▸ **SOURCE DATA**:
———

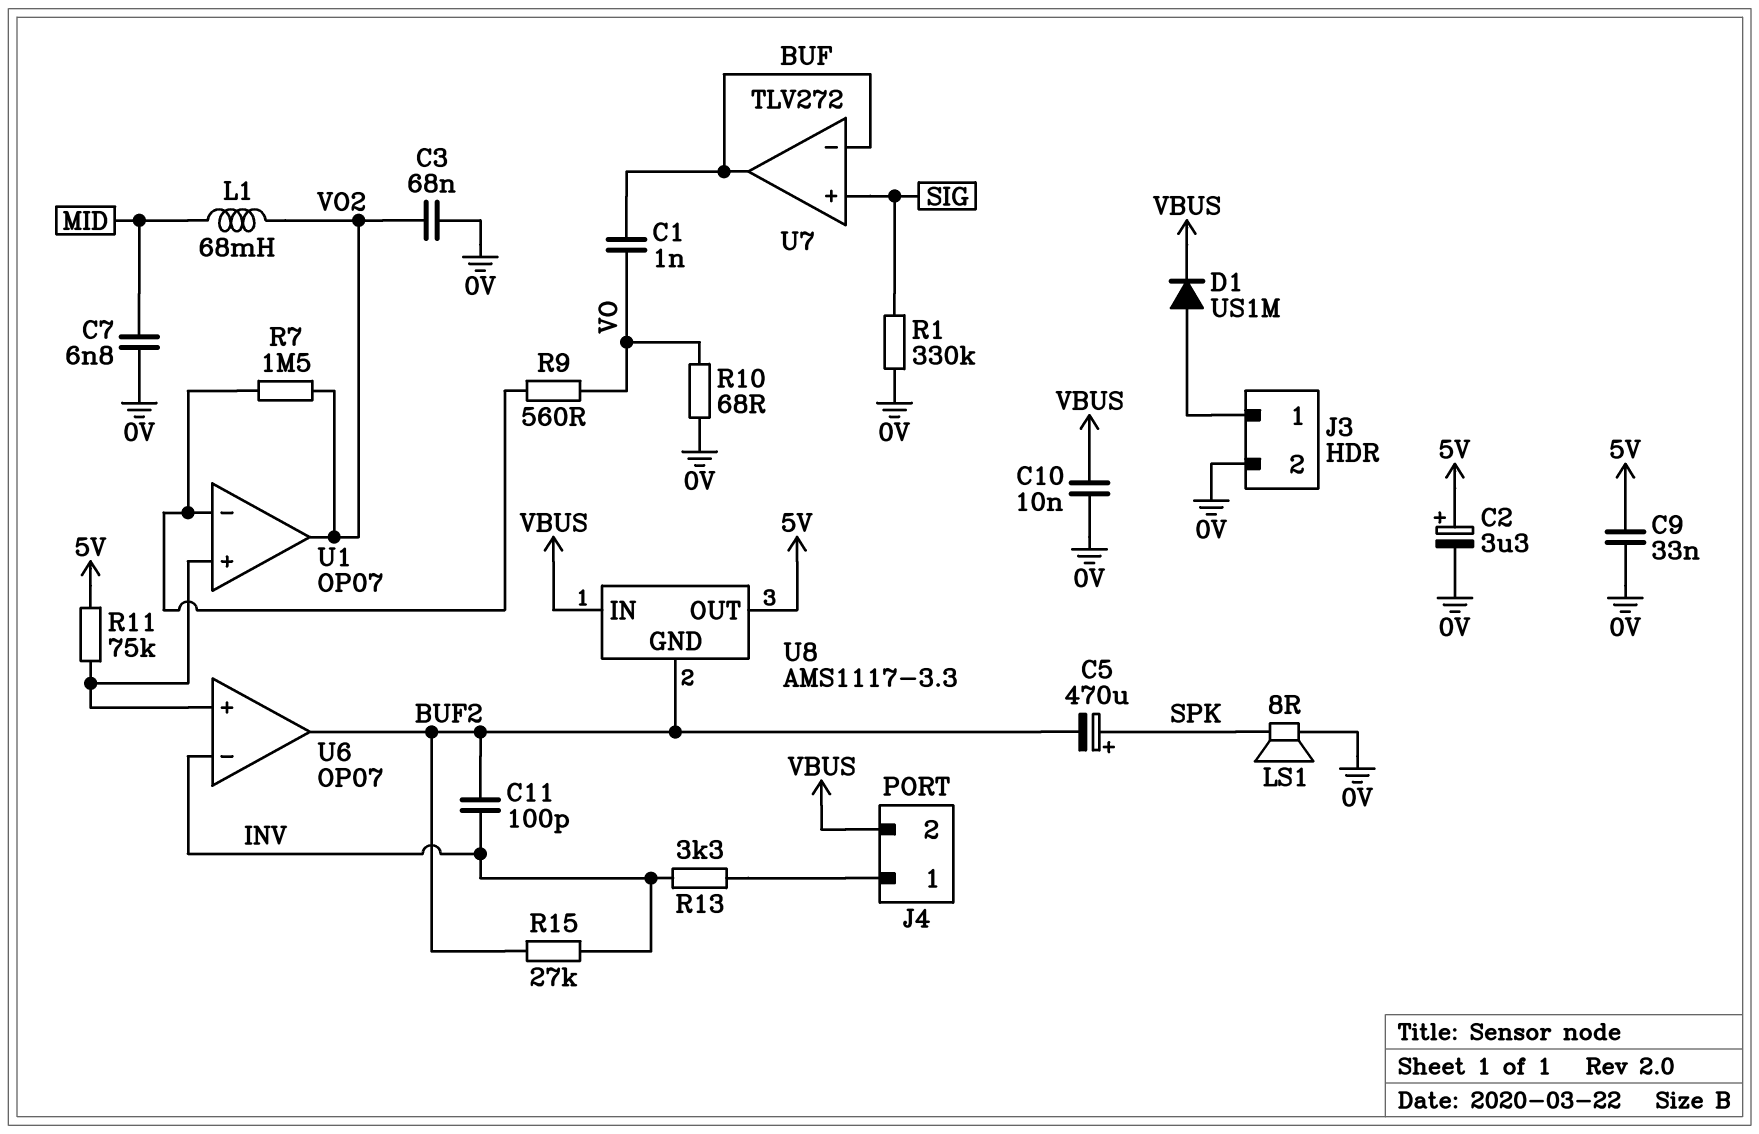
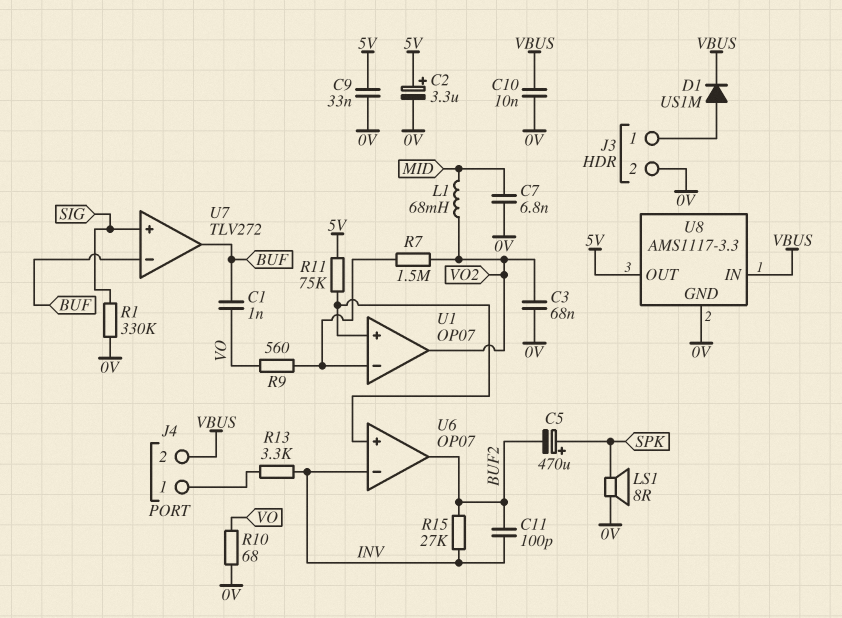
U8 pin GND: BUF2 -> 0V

———

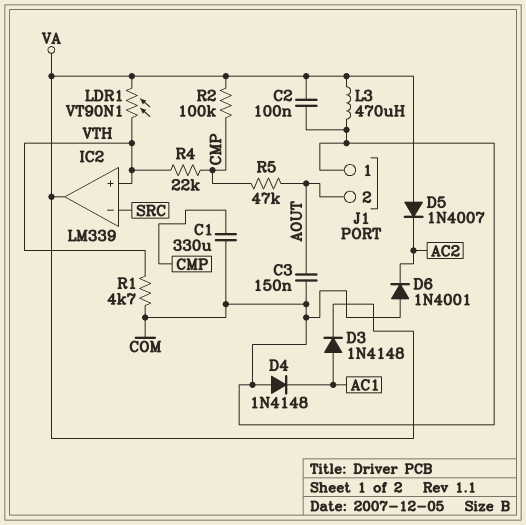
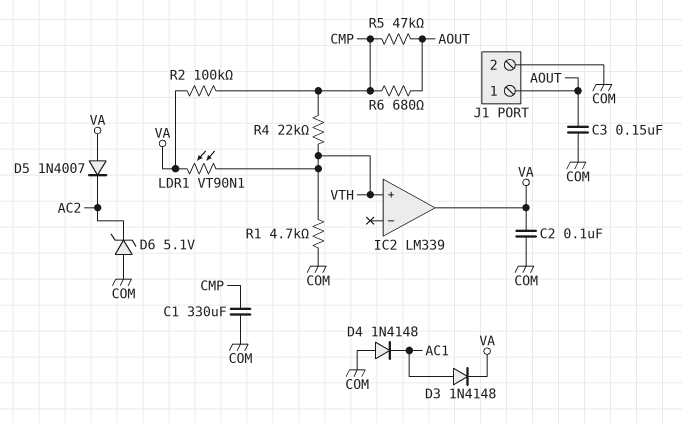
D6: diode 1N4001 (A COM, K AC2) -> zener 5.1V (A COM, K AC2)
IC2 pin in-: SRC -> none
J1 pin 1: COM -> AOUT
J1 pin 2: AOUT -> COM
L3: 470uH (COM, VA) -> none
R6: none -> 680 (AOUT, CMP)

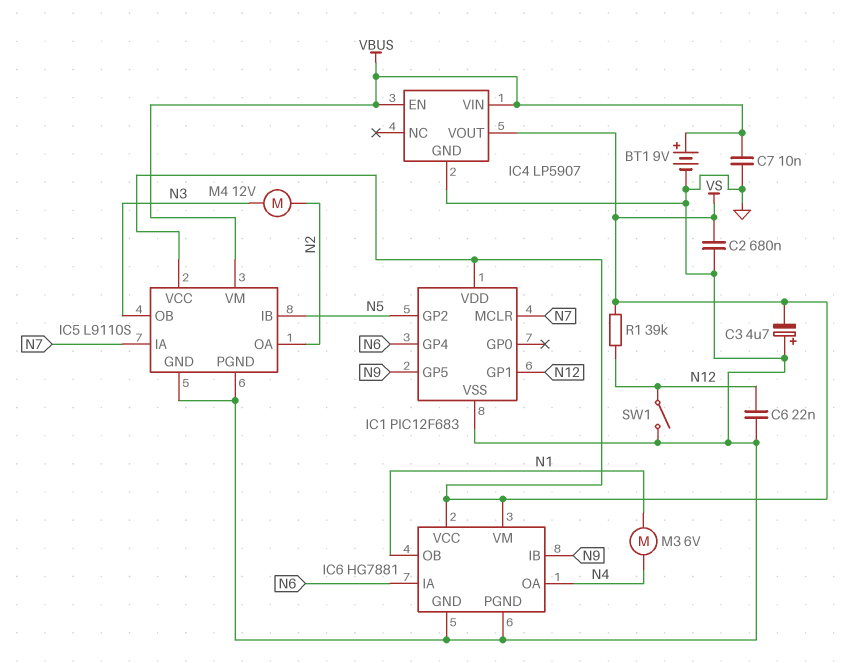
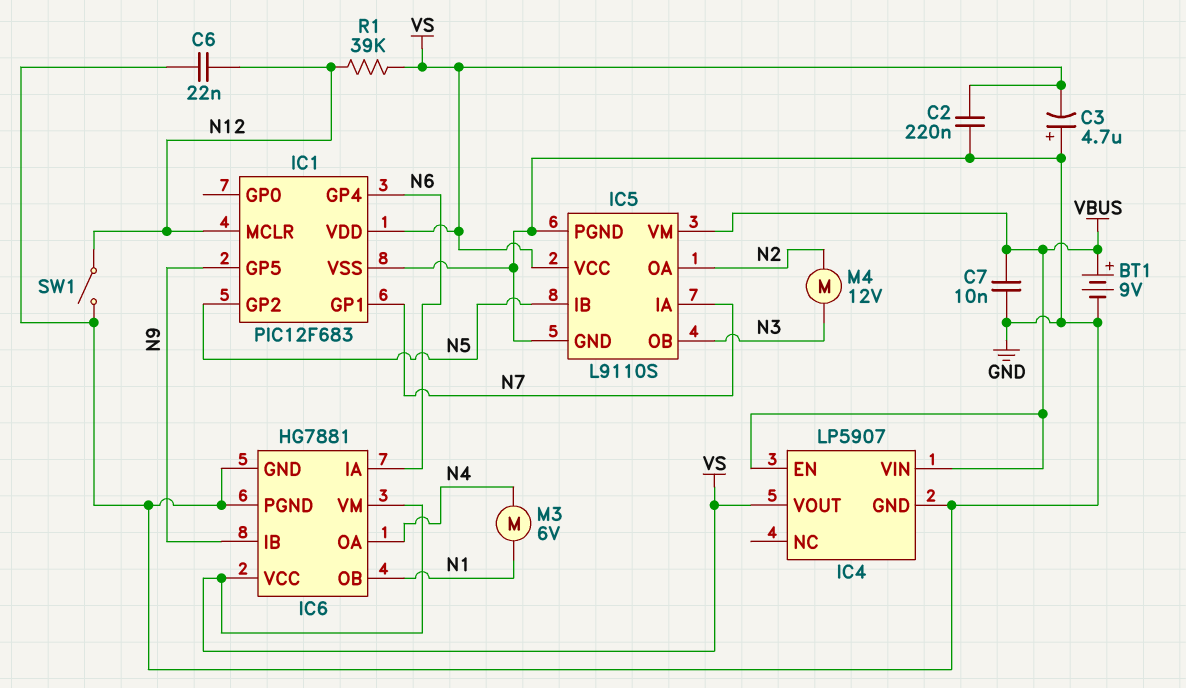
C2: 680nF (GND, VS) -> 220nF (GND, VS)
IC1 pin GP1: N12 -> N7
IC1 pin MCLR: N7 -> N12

———

▸ **TASK TO CARRY OUT**:
Within the listing above, the lines starting at the one containing "R6: none -> 680 (AOUT, CMP)" and ending at the one containing "IC1 pin MCLR: N7 -> N12" are to be returned exactly. Omit the pictures.

▸ **EXERCISE RESULT**:
R6: none -> 680 (AOUT, CMP)

C2: 680nF (GND, VS) -> 220nF (GND, VS)
IC1 pin GP1: N12 -> N7
IC1 pin MCLR: N7 -> N12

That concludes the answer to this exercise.